● **EXERCISE REQUIREMENTS**
Give the data again in its entirety, exactly as provided.

#### TASK DATA ####

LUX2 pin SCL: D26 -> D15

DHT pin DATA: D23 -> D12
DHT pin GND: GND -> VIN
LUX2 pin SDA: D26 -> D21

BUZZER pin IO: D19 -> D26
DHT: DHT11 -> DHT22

####

● **REPLY**
LUX2 pin SCL: D26 -> D15

DHT pin DATA: D23 -> D12
DHT pin GND: GND -> VIN
LUX2 pin SDA: D26 -> D21

BUZZER pin IO: D19 -> D26
DHT: DHT11 -> DHT22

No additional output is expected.